■ **Problem to work on**:
The line containing "151 446 203)" marks the start. Return it and every later line of the listing below exactly, ending with the last one.

◆ ◆ ◆ ◆ ◆

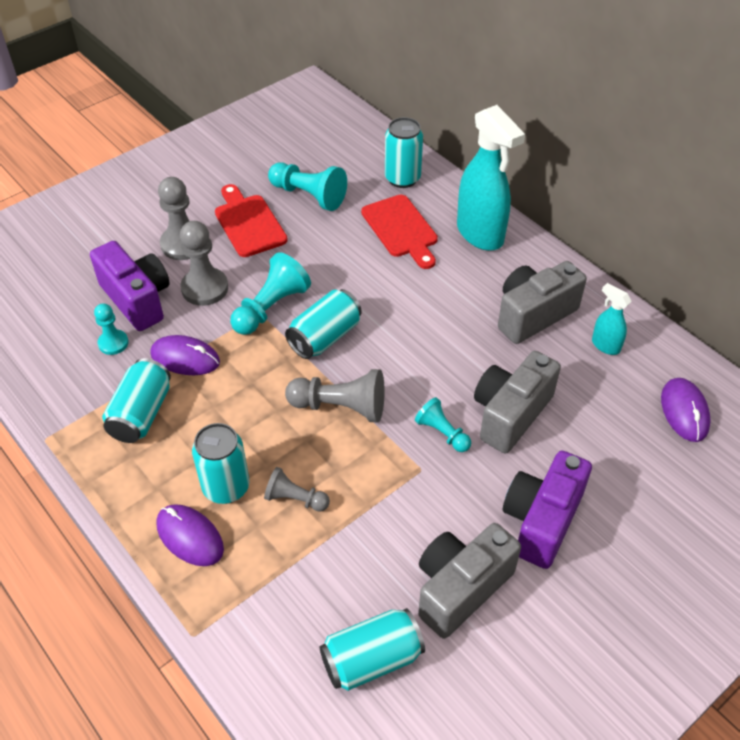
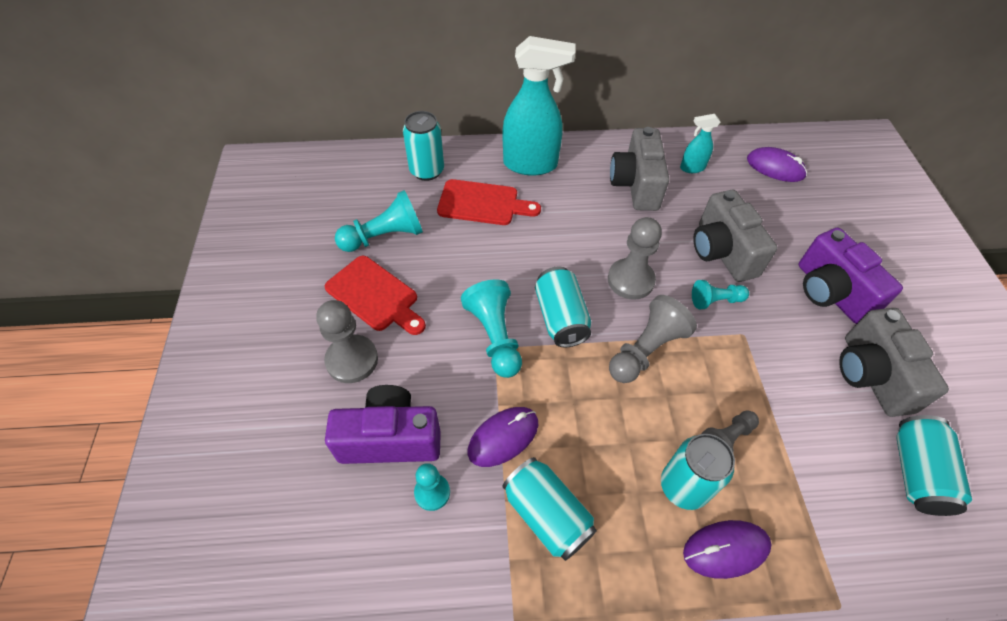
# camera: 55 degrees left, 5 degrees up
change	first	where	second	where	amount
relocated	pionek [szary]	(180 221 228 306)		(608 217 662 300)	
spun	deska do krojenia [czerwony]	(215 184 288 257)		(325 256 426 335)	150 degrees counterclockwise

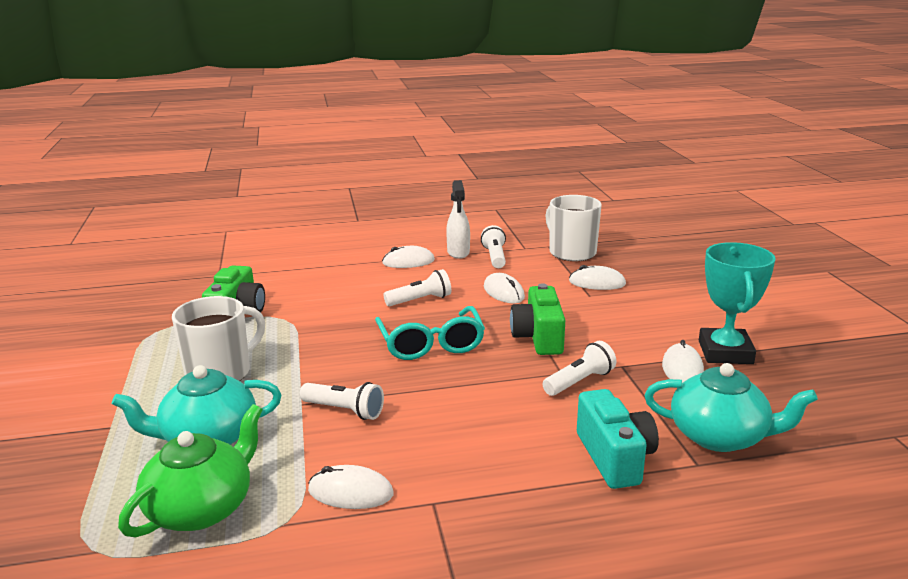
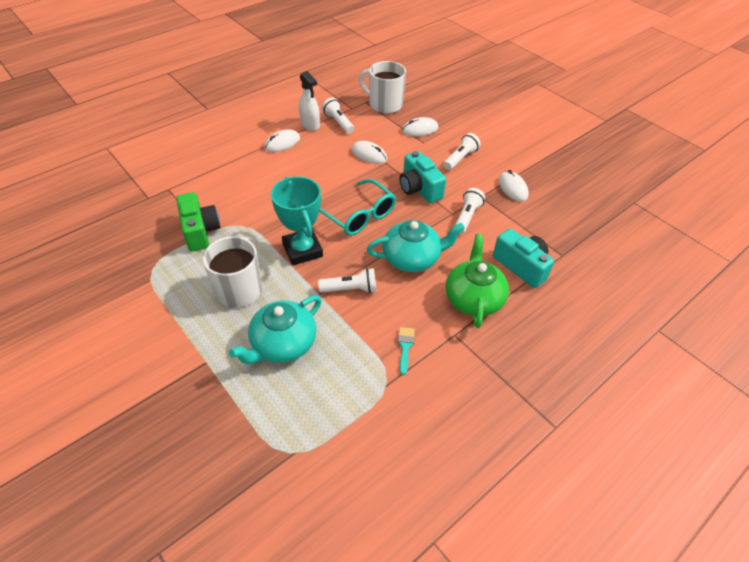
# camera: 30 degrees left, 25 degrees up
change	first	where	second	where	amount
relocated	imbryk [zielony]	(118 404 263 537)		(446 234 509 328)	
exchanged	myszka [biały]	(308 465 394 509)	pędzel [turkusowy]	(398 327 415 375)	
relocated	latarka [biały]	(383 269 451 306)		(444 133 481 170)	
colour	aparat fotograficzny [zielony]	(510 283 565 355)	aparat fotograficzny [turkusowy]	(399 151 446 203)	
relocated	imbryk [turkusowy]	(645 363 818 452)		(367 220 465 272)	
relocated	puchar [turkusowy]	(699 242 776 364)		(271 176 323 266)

◆ ◆ ◆ ◆ ◆

■ **Result for this exercise**:
colour	aparat fotograficzny [zielony]	(510 283 565 355)	aparat fotograficzny [turkusowy]	(399 151 446 203)	
relocated	imbryk [turkusowy]	(645 363 818 452)		(367 220 465 272)	
relocated	puchar [turkusowy]	(699 242 776 364)		(271 176 323 266)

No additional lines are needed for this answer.